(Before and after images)

------------------------------

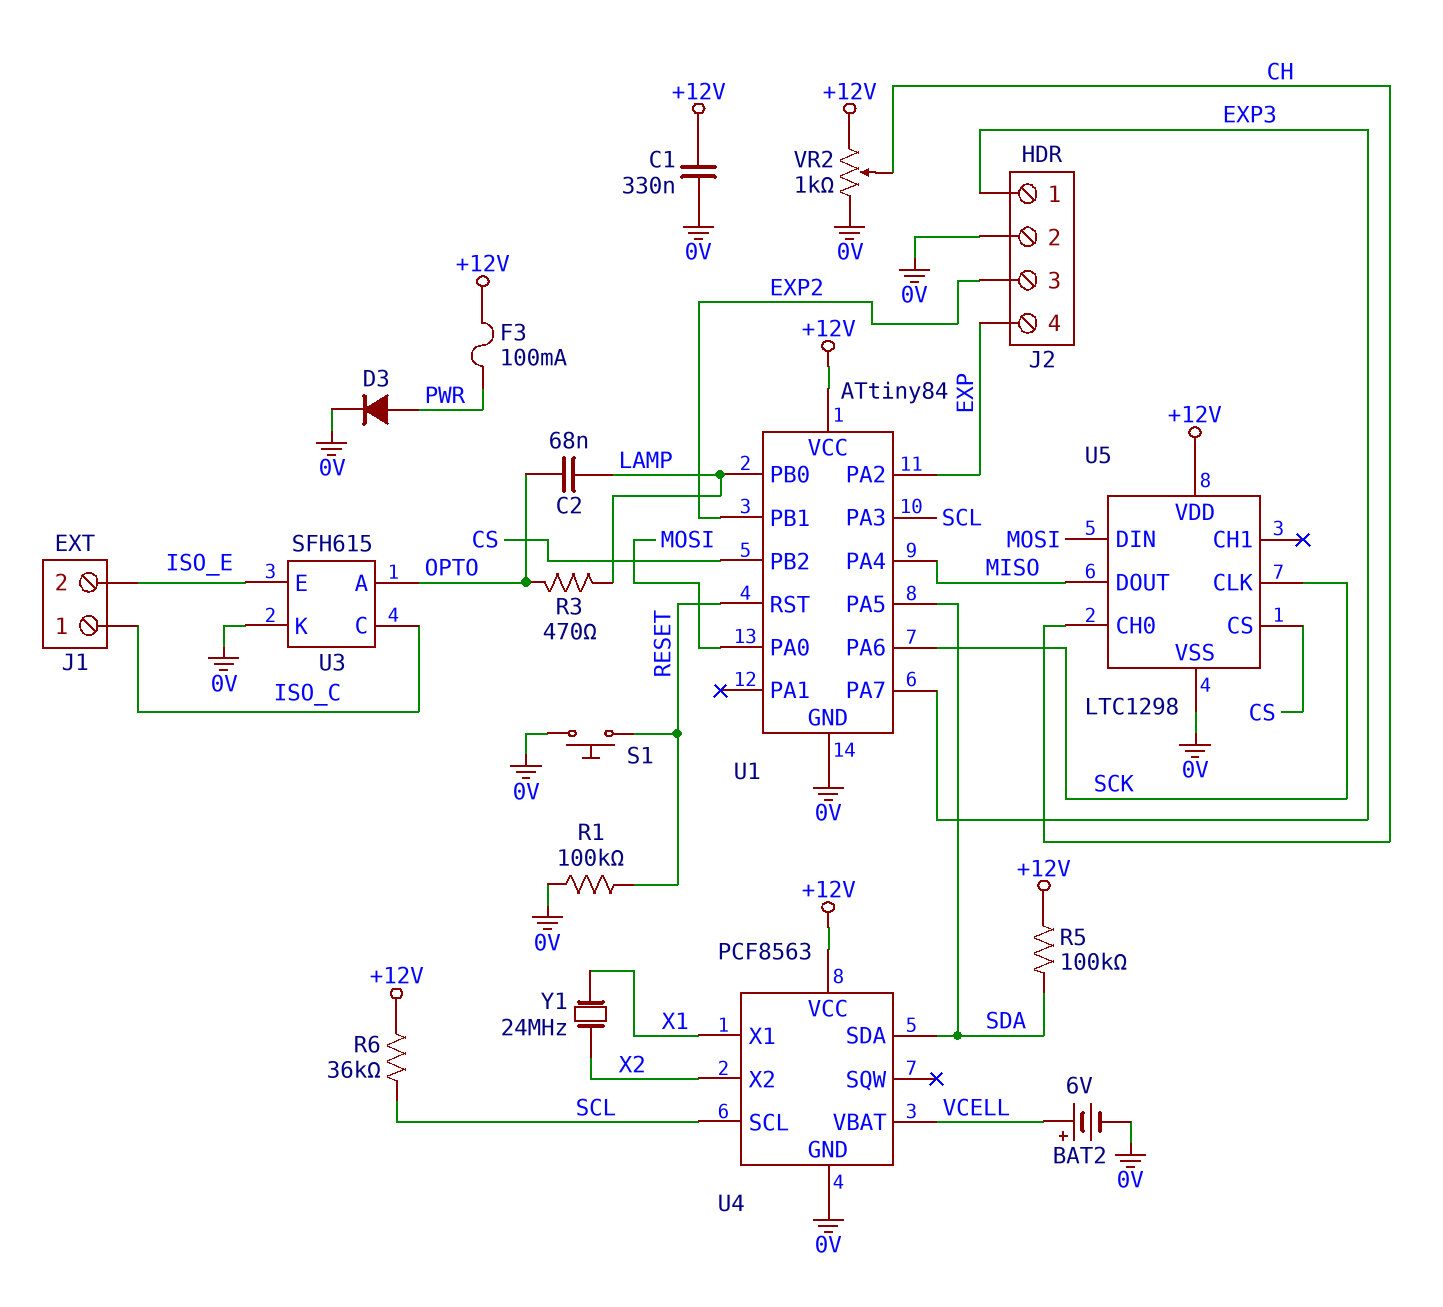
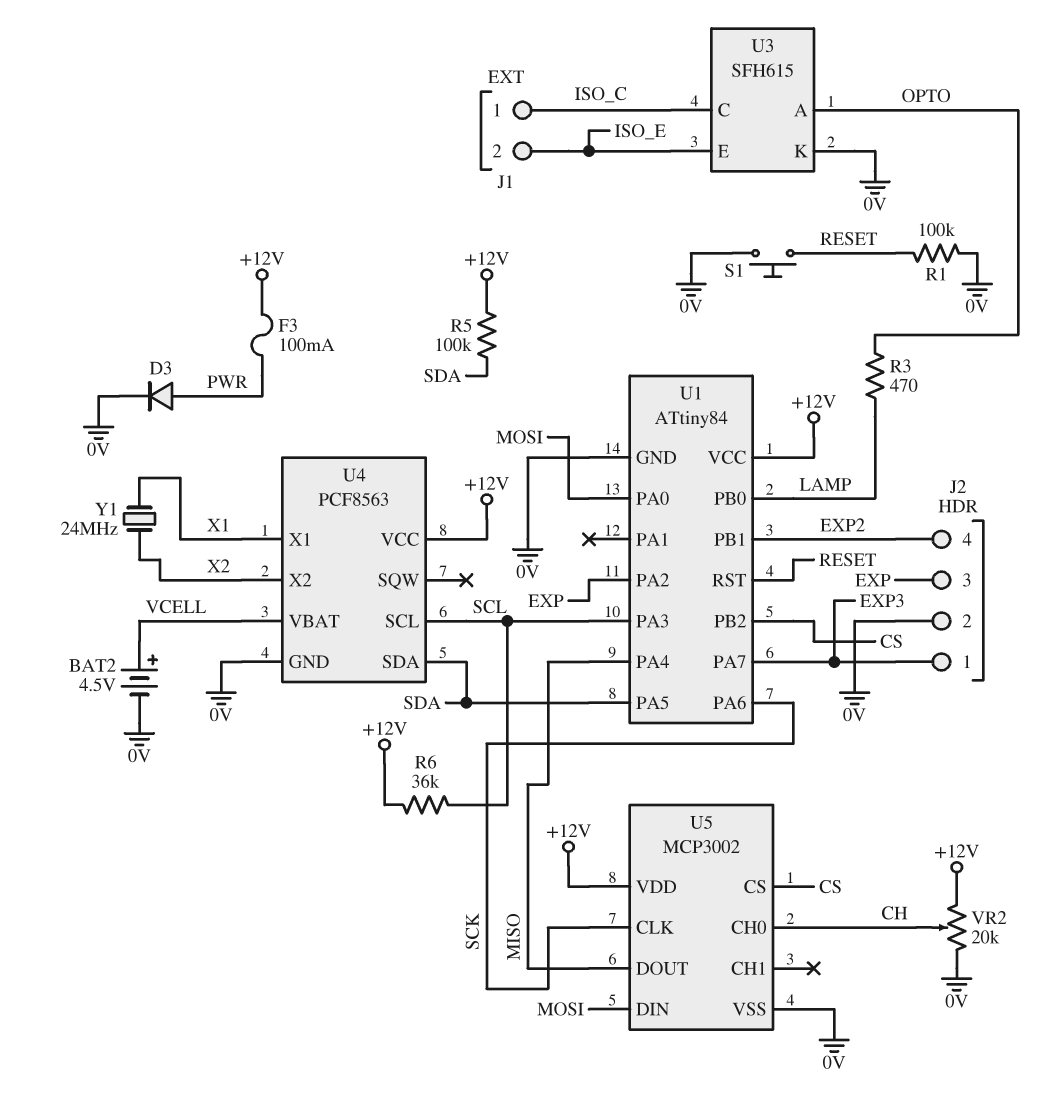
BAT2: 6V (plus VCELL, minus 0V) -> 4.5V (plus VCELL, minus 0V)
C1: 330nF (+12V, 0V) -> none
C2: 68nF (LAMP, OPTO) -> none
J2 pin 3: EXP2 -> EXP
J2 pin 4: EXP -> EXP2
U5: LTC1298 -> MCP3002
VR2: 1k (+12V, 0V, wiper CH) -> 20k (+12V, 0V, wiper CH)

------------------------------

A word-for-word copy of all the data is required, minus the pictures.

BAT2: 6V (plus VCELL, minus 0V) -> 4.5V (plus VCELL, minus 0V)
C1: 330nF (+12V, 0V) -> none
C2: 68nF (LAMP, OPTO) -> none
J2 pin 3: EXP2 -> EXP
J2 pin 4: EXP -> EXP2
U5: LTC1298 -> MCP3002
VR2: 1k (+12V, 0V, wiper CH) -> 20k (+12V, 0V, wiper CH)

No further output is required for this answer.